▸ **WORK INSTRUCTION**
Copy each line of the records that holds the string "green".

▸ **STUDY MATERIAL**
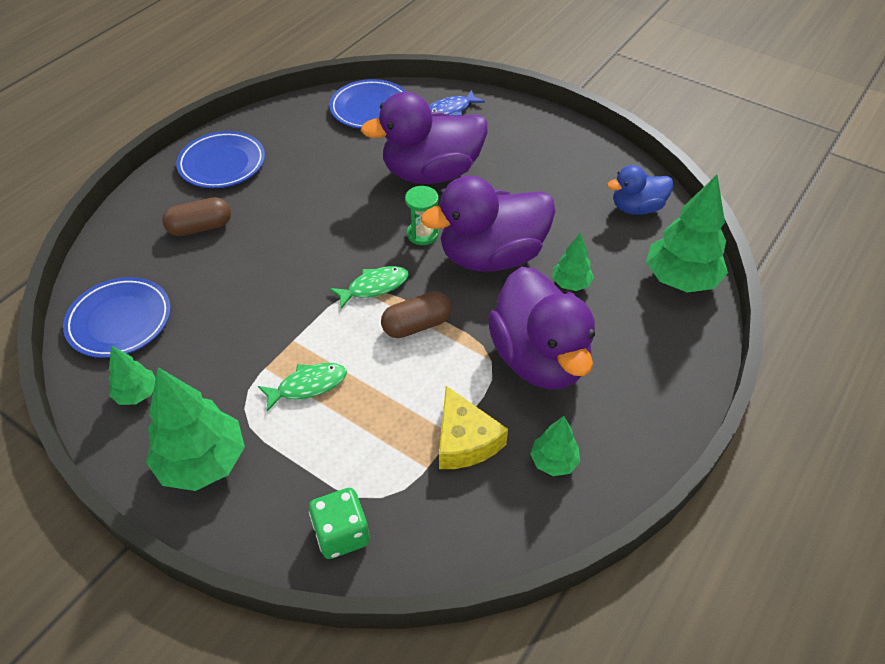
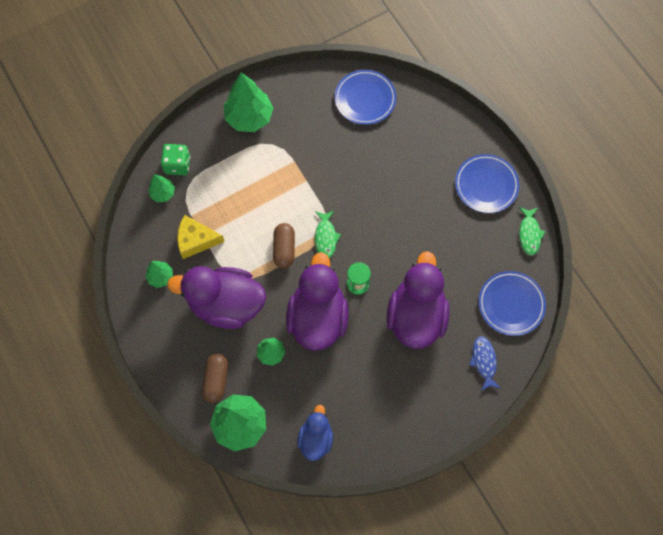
camera: 115 degrees right, 20 degrees up
(137, 394) = (308, 98): green tree -> green tree (163, 193)
(200, 227) = (425, 157): brown capsule -> brown capsule (216, 380)
(308, 386) = (271, 178): green fish -> green fish (529, 234)

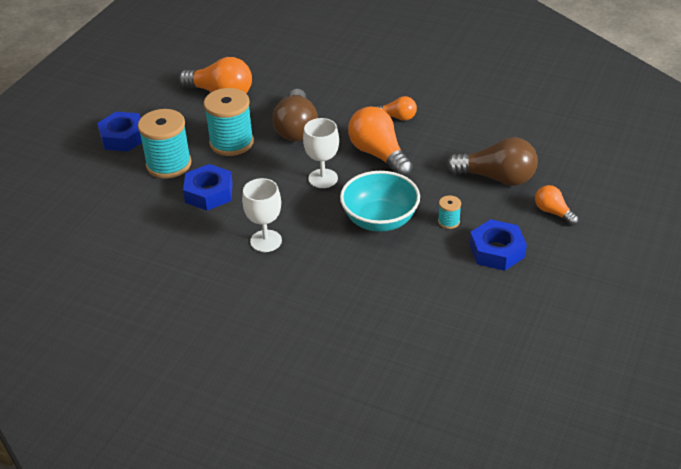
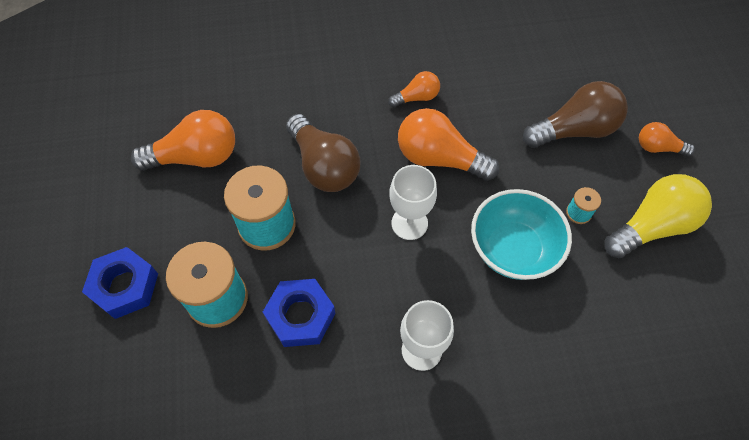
camera: 35 degrees left, 20 degrees up
(496, 251) = (651, 226): blue nut -> yellow light bulb

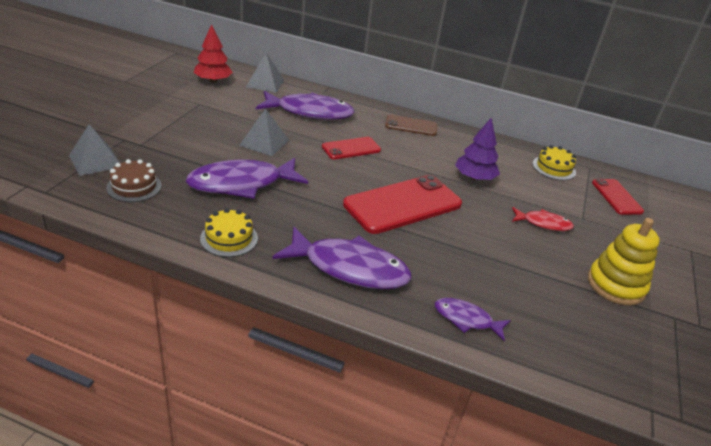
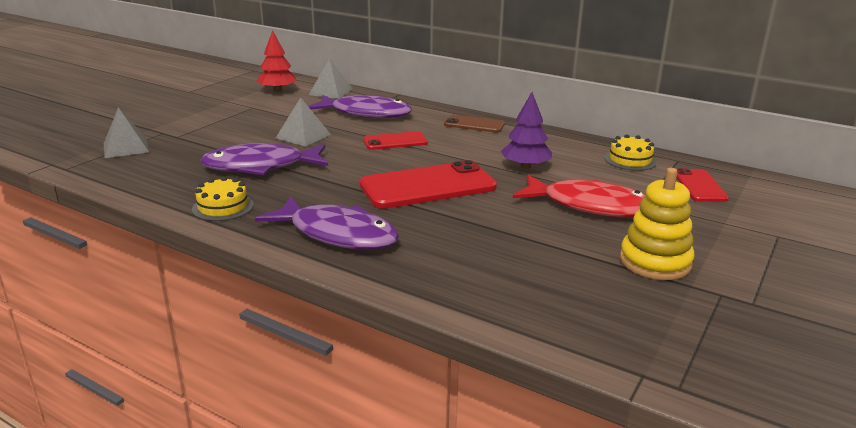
camera: 15 degrees right, 10 degrees down
(134, 186) = (151, 166): brown cake -> none
(466, 319) = (448, 281): purple fish -> none
(543, 223) = (590, 206): red fish -> red fish, size x1.90

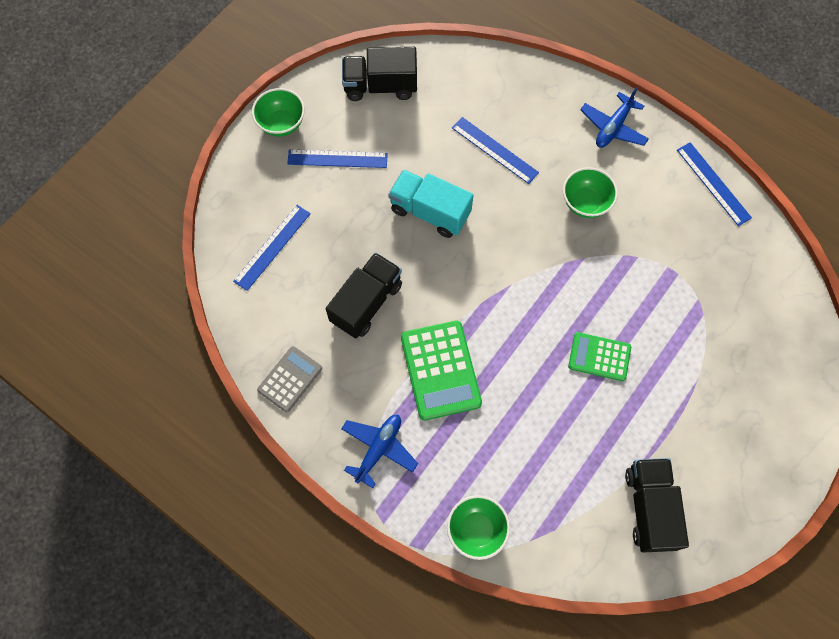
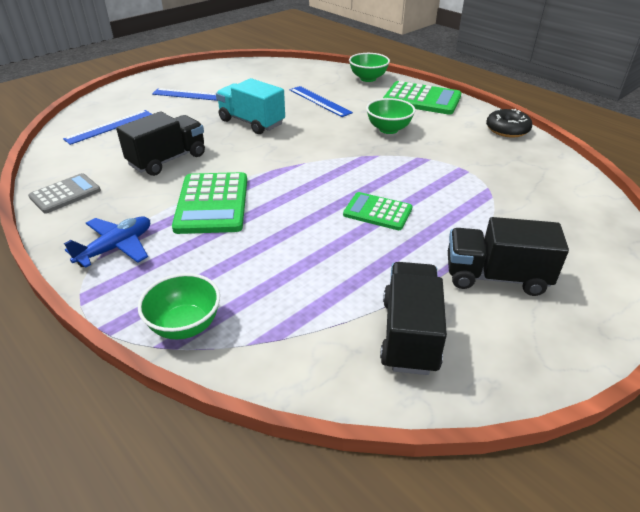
camera: 10 degrees right, 30 degrees down
(281, 124) = (160, 79): green bowl -> green bowl (368, 78)
(380, 86) = (244, 71): black truck -> black truck (495, 277)
(613, 127) = (422, 99): blue plane -> green calculator
(713, 183) = (507, 130): blue ruler -> black donut

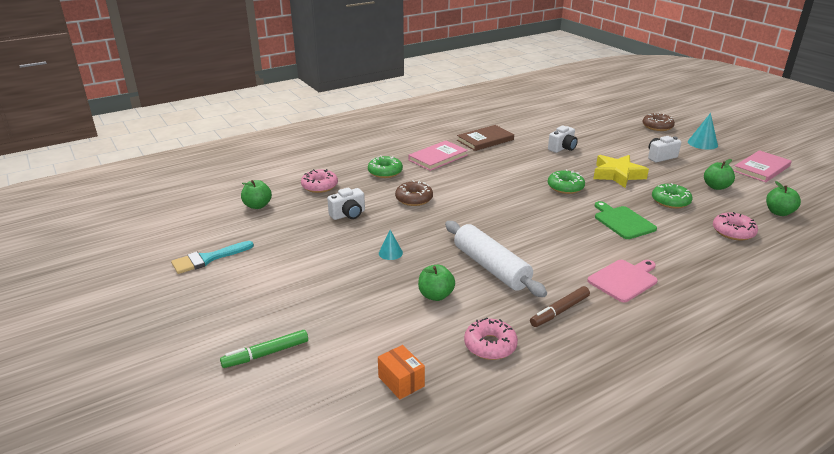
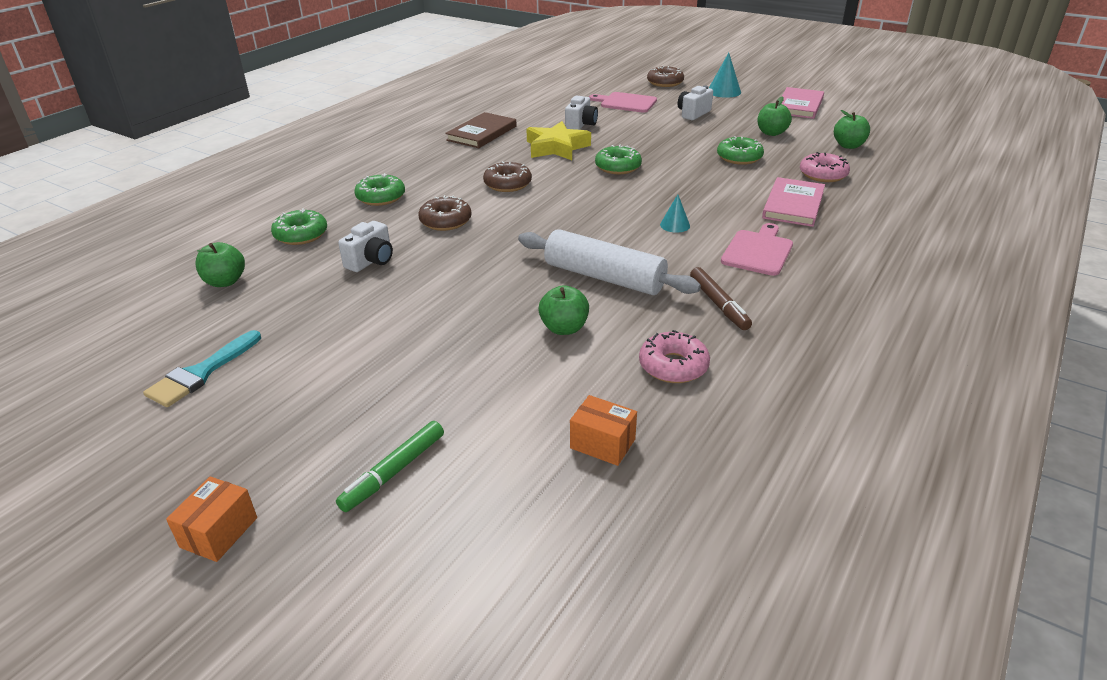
camera: 25 degrees left, 5 degrees up
(155, 355) = (219, 532): none -> orange box
(319, 186) = (301, 235): pink donut -> green donut
(390, 253) = (466, 293): turquoise cone -> turquoise cone (675, 225)
(438, 158) = (438, 165): pink book -> pink book (793, 205)
(475, 182) = (507, 184): none -> brown donut
(559, 311) = (718, 304): brown marker -> brown marker turned 45 degrees counterclockwise
(611, 137) = (626, 103): none -> pink cutting board
(617, 175) = (663, 142): yellow star -> yellow star (556, 147)
(622, 221) = (708, 190): green cutting board -> none

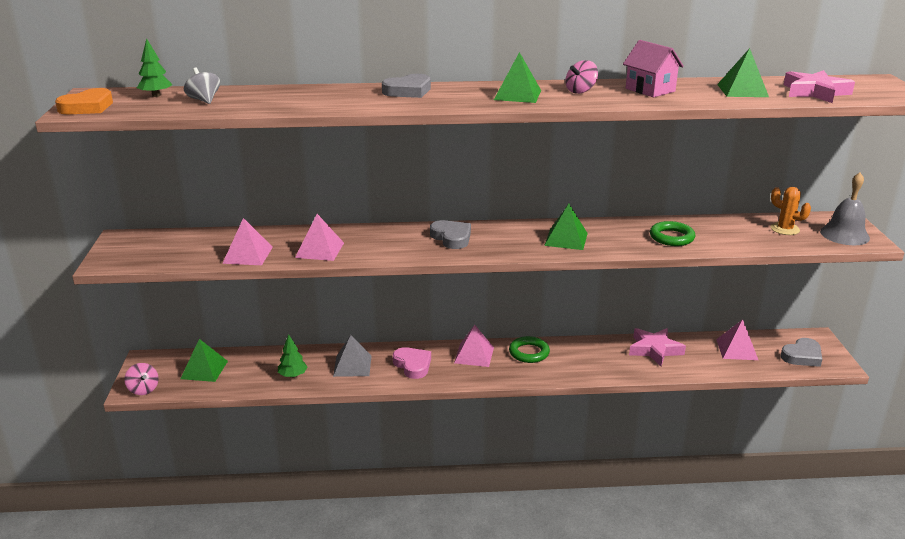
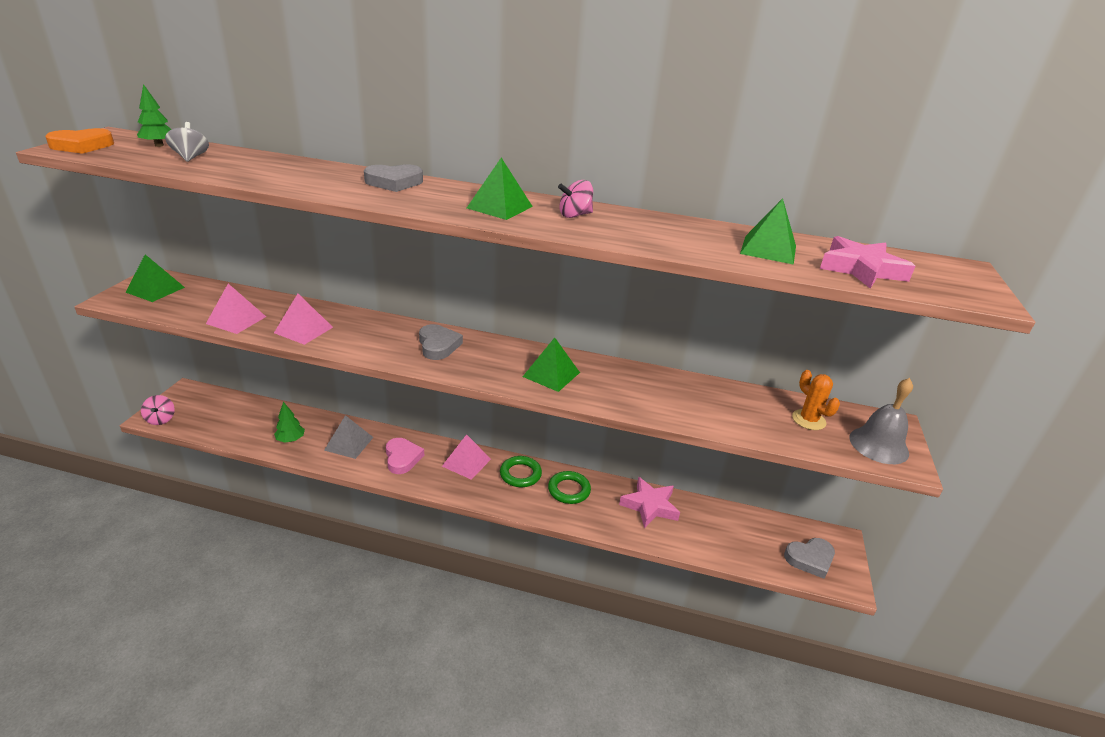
camera: 15 degrees right, 5 degrees up
(204, 370) = (223, 413): green pyramid -> green pyramid (155, 290)
(650, 90) = (656, 228): pink house -> none
(671, 237) = (667, 399): green ring -> green ring (569, 490)
(736, 349) = (739, 530): pink pyramid -> none

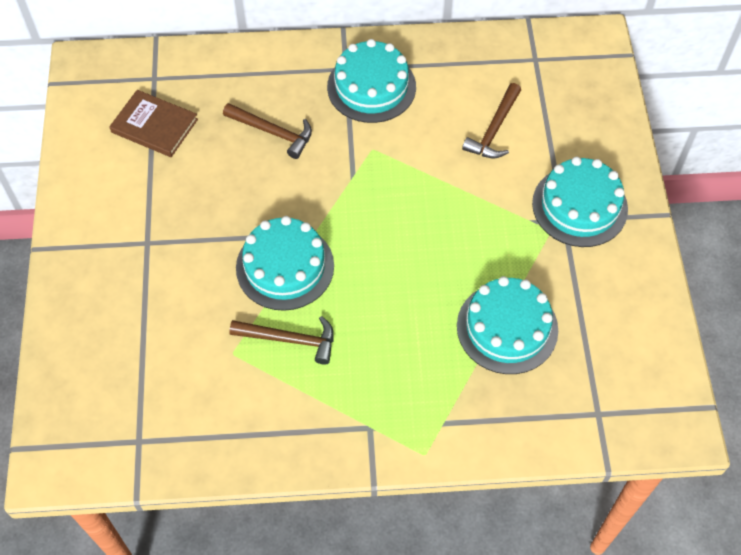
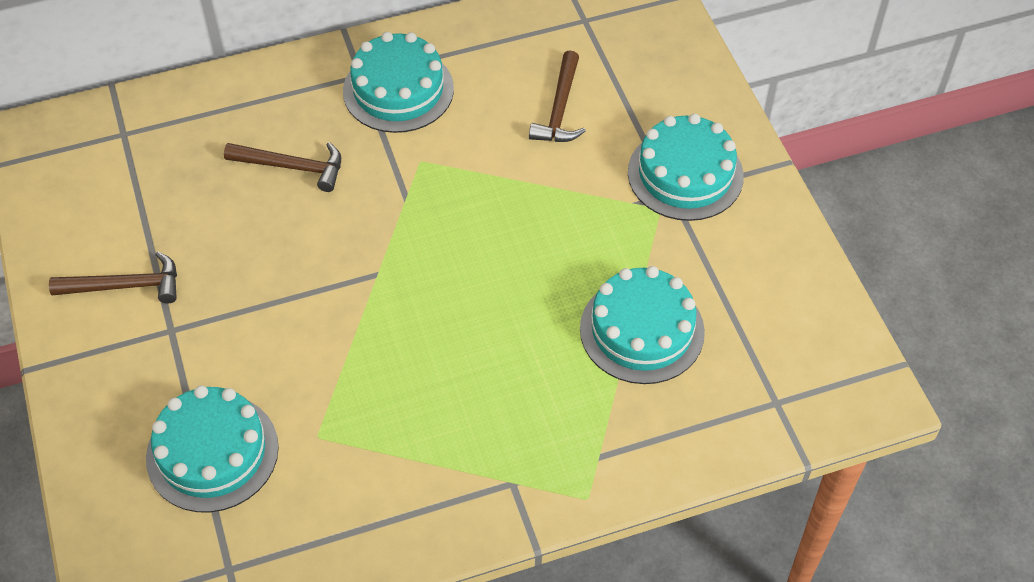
camera: 15 degrees left, 5 degrees down
(154, 126) = (140, 190): brown book -> none
(285, 266) = (353, 320): turquoise cake -> turquoise cake (212, 452)
(290, 340) = (384, 404): brown hammer -> brown hammer (125, 286)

▸ **RESULT OF THIS EXERCISE**
(137, 394) = (308, 98): green tree -> green tree (163, 193)
(308, 386) = (271, 178): green fish -> green fish (529, 234)
(281, 124) = (160, 79): green bowl -> green bowl (368, 78)
(613, 127) = (422, 99): blue plane -> green calculator
(319, 186) = (301, 235): pink donut -> green donut
(622, 221) = (708, 190): green cutting board -> none
(204, 370) = (223, 413): green pyramid -> green pyramid (155, 290)
(671, 237) = (667, 399): green ring -> green ring (569, 490)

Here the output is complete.